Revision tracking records
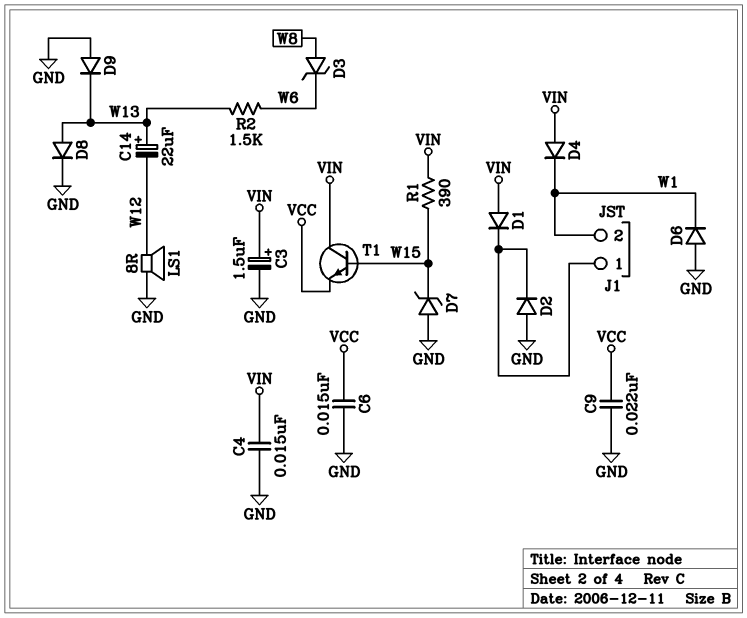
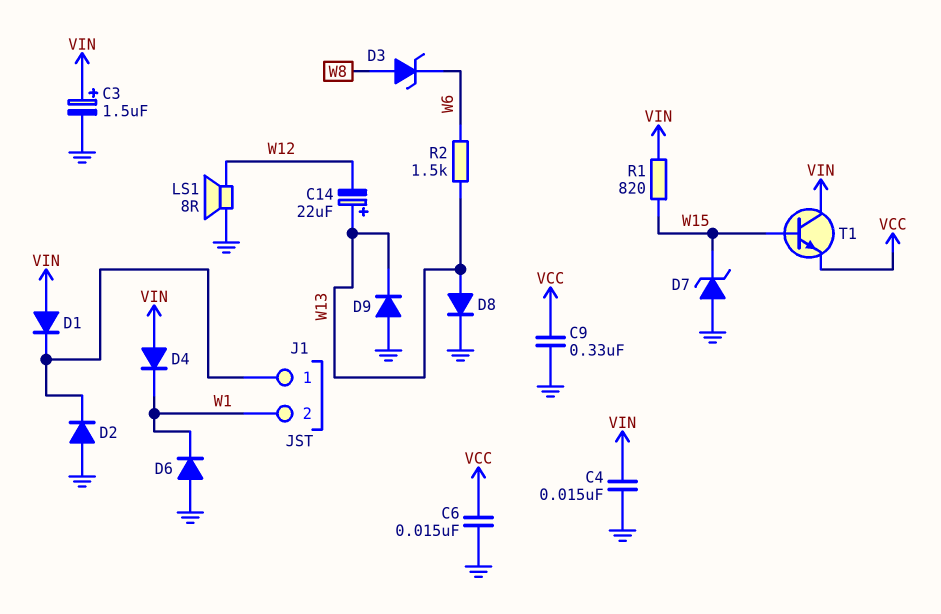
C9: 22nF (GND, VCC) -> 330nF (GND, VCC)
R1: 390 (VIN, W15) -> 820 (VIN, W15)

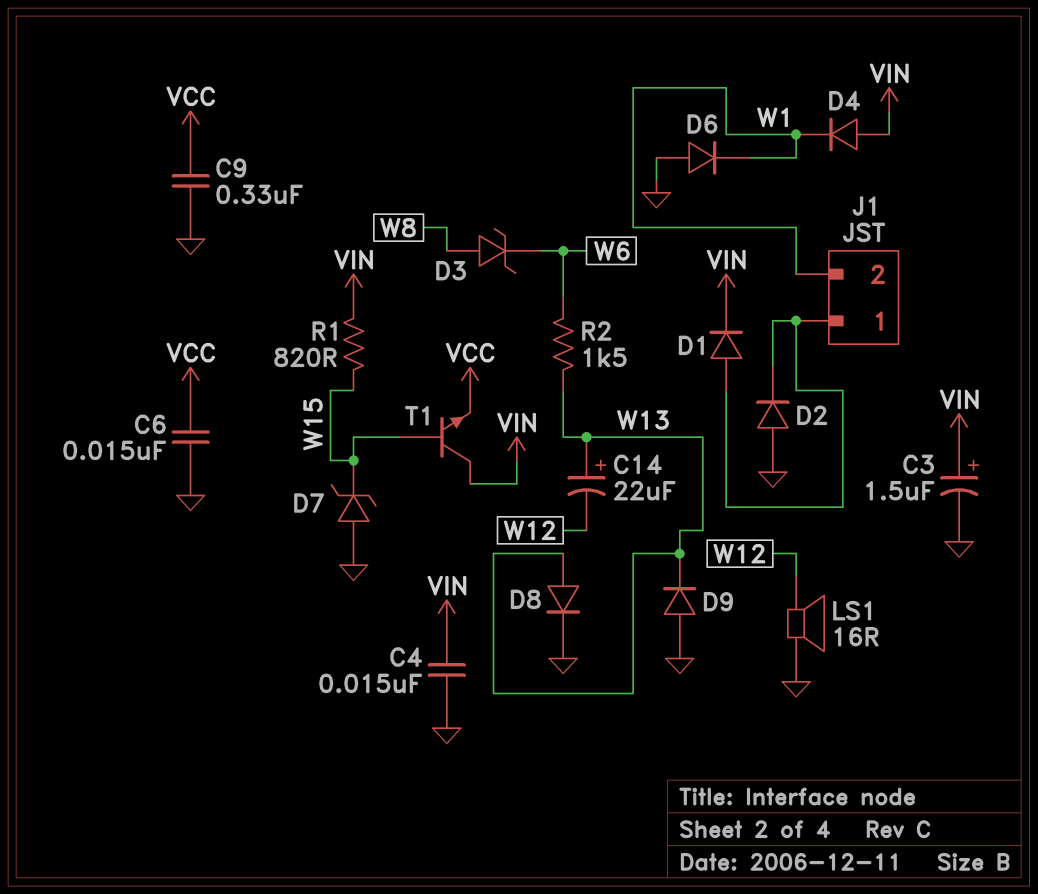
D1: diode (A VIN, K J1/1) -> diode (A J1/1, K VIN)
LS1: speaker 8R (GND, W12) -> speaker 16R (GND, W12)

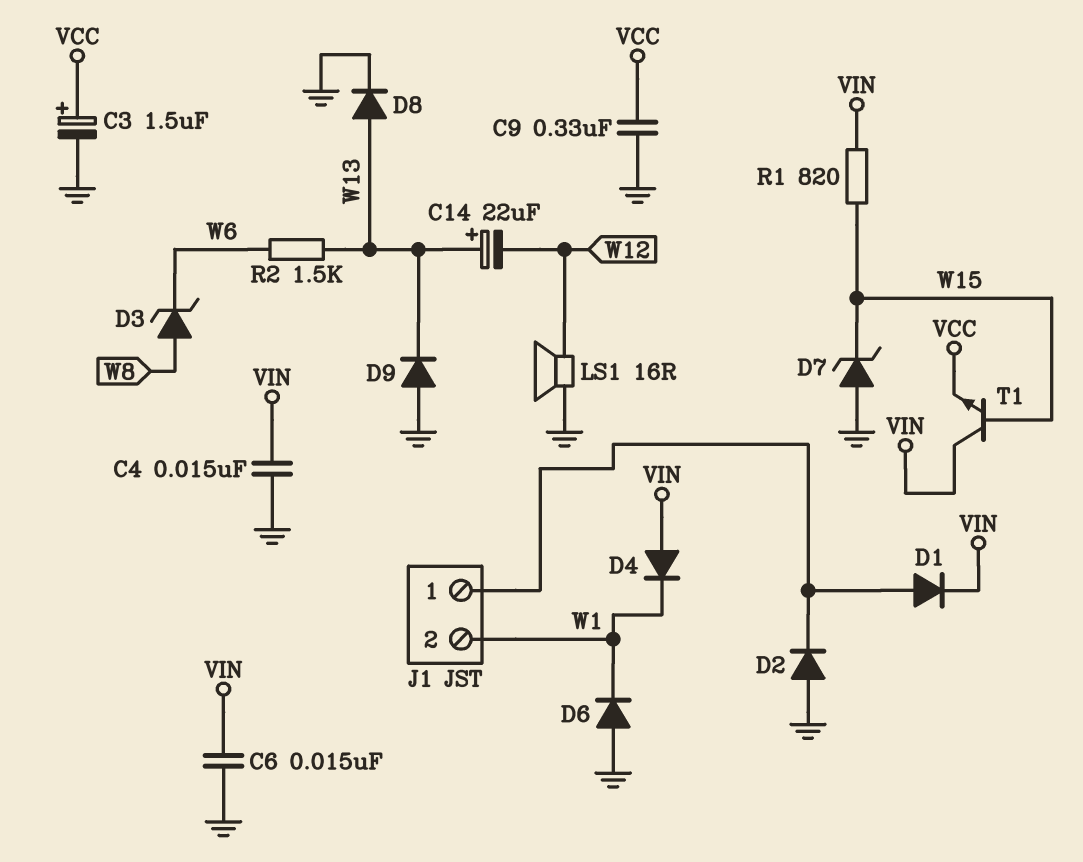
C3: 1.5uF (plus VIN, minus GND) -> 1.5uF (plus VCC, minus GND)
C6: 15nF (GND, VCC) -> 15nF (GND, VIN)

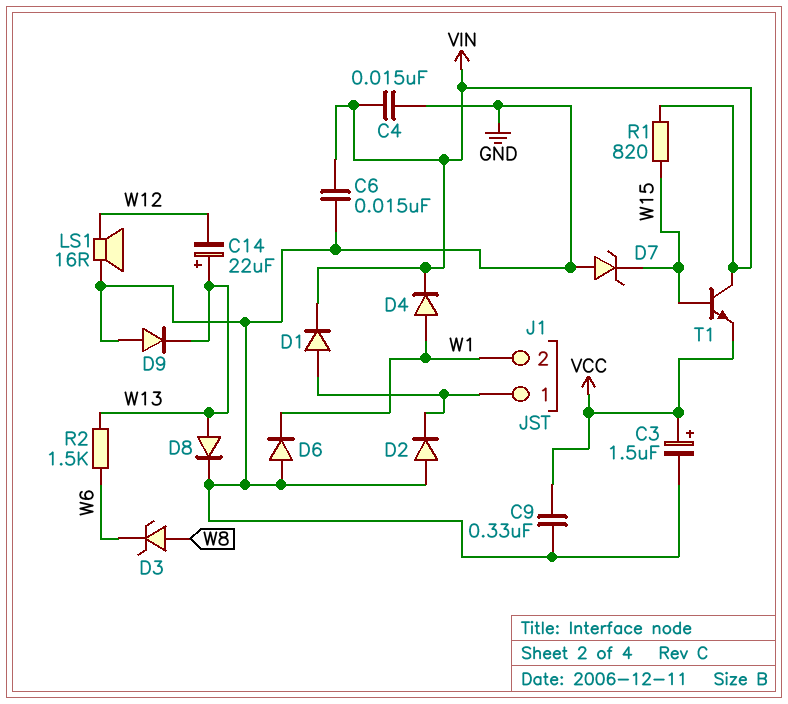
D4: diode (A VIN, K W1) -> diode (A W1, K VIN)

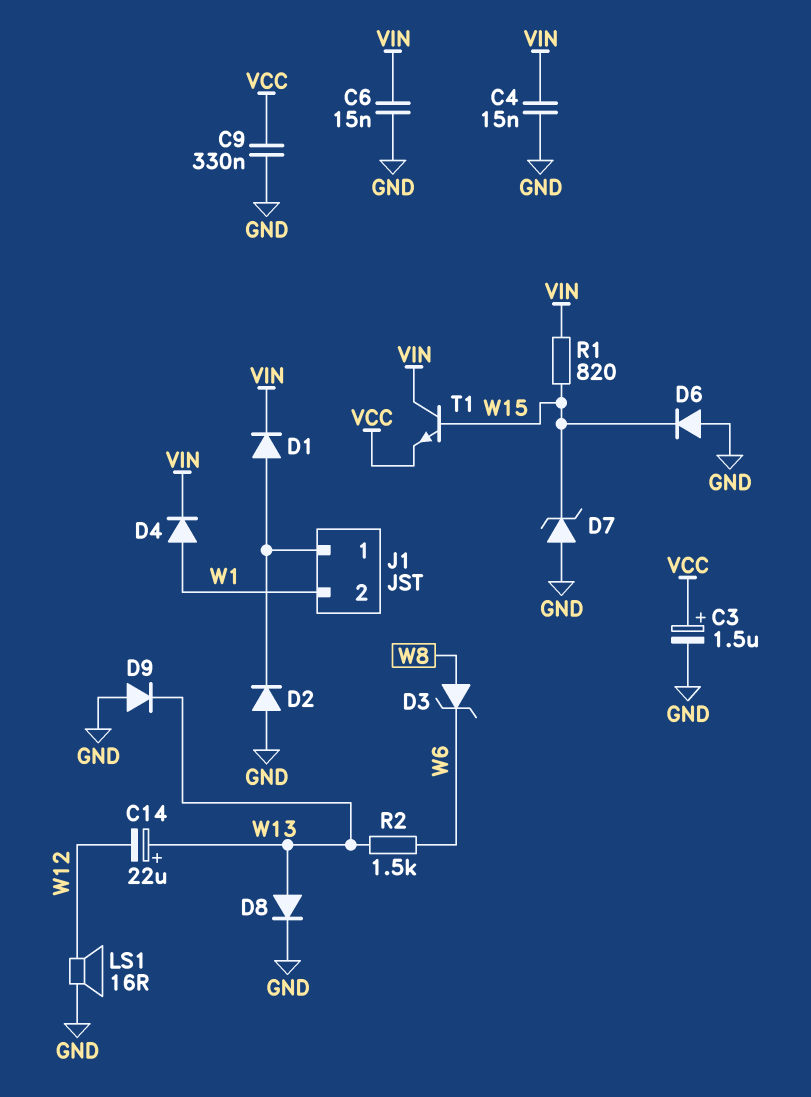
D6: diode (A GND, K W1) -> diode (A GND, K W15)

- Task brief
From the line containing "LS1: speaker 8R" through the final line of the records, write out each line exactly, and include no pictures.

- Exercise result
LS1: speaker 8R (GND, W12) -> speaker 16R (GND, W12)

C3: 1.5uF (plus VIN, minus GND) -> 1.5uF (plus VCC, minus GND)
C6: 15nF (GND, VCC) -> 15nF (GND, VIN)

D4: diode (A VIN, K W1) -> diode (A W1, K VIN)

D6: diode (A GND, K W1) -> diode (A GND, K W15)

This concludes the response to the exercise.